→ **What you have to do**
Reproduce, word for word, all of the records; the pictures stay out.
─── Material for this exercise ───
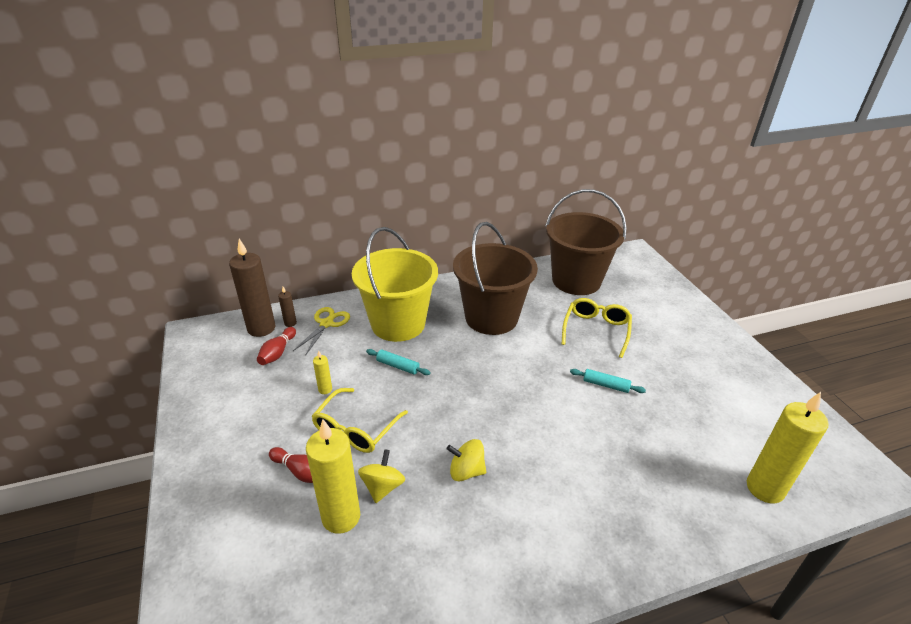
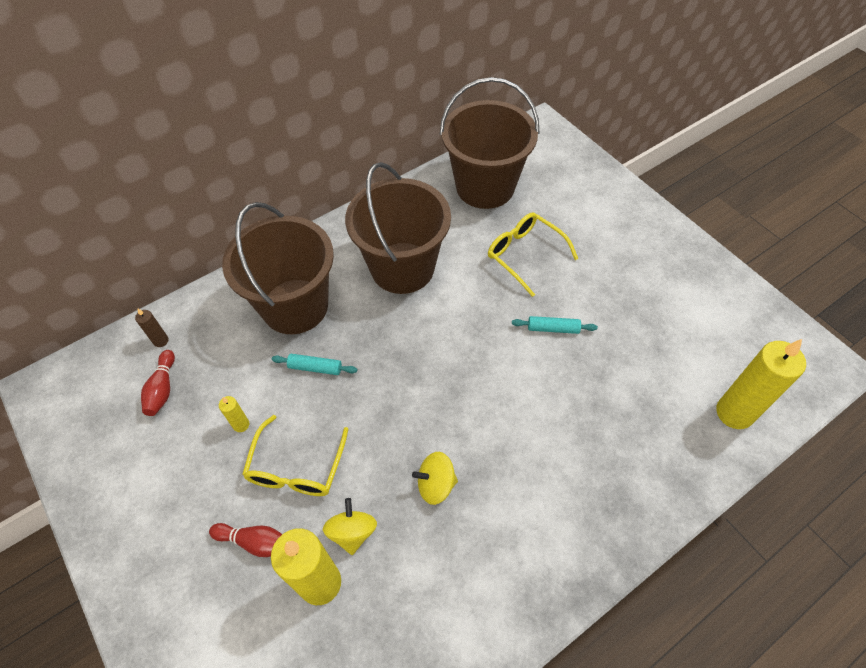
camera: 15 degrees left, 20 degrees up
(261, 328) = (127, 359): brown candle -> none
(326, 324) = (207, 329): yellow scissors -> none
(398, 324) = (295, 306): yellow bucket -> brown bucket
(596, 330) = (525, 255): yellow glasses -> yellow glasses turned 45 degrees counterclockwise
───
→ **Result for this task**
camera: 15 degrees left, 20 degrees up
(261, 328) = (127, 359): brown candle -> none
(326, 324) = (207, 329): yellow scissors -> none
(398, 324) = (295, 306): yellow bucket -> brown bucket
(596, 330) = (525, 255): yellow glasses -> yellow glasses turned 45 degrees counterclockwise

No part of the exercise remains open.